◆ Task details
Transcribe word for word the lines below from the line with "pink hexagon: (172, 91) -> (141, 115), moved" through the line with "gray cross: (178, 169) -> (112, 137), moved", ends included.
------ Supplied material ------
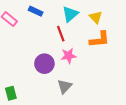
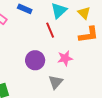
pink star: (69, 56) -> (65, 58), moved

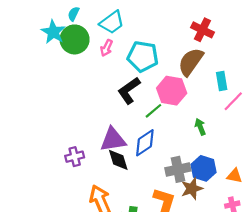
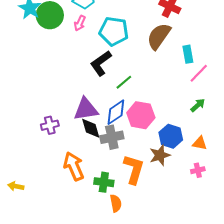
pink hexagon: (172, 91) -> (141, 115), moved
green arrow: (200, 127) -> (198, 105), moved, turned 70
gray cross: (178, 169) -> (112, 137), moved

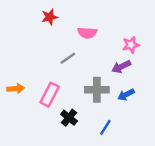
------
------ Supplied material ------
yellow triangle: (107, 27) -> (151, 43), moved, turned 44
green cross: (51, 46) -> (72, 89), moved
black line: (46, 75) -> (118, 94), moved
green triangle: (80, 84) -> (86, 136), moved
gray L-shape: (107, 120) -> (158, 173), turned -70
------
◆ Written answer
pink hexagon: (172, 91) -> (141, 115), moved
green arrow: (200, 127) -> (198, 105), moved, turned 70
gray cross: (178, 169) -> (112, 137), moved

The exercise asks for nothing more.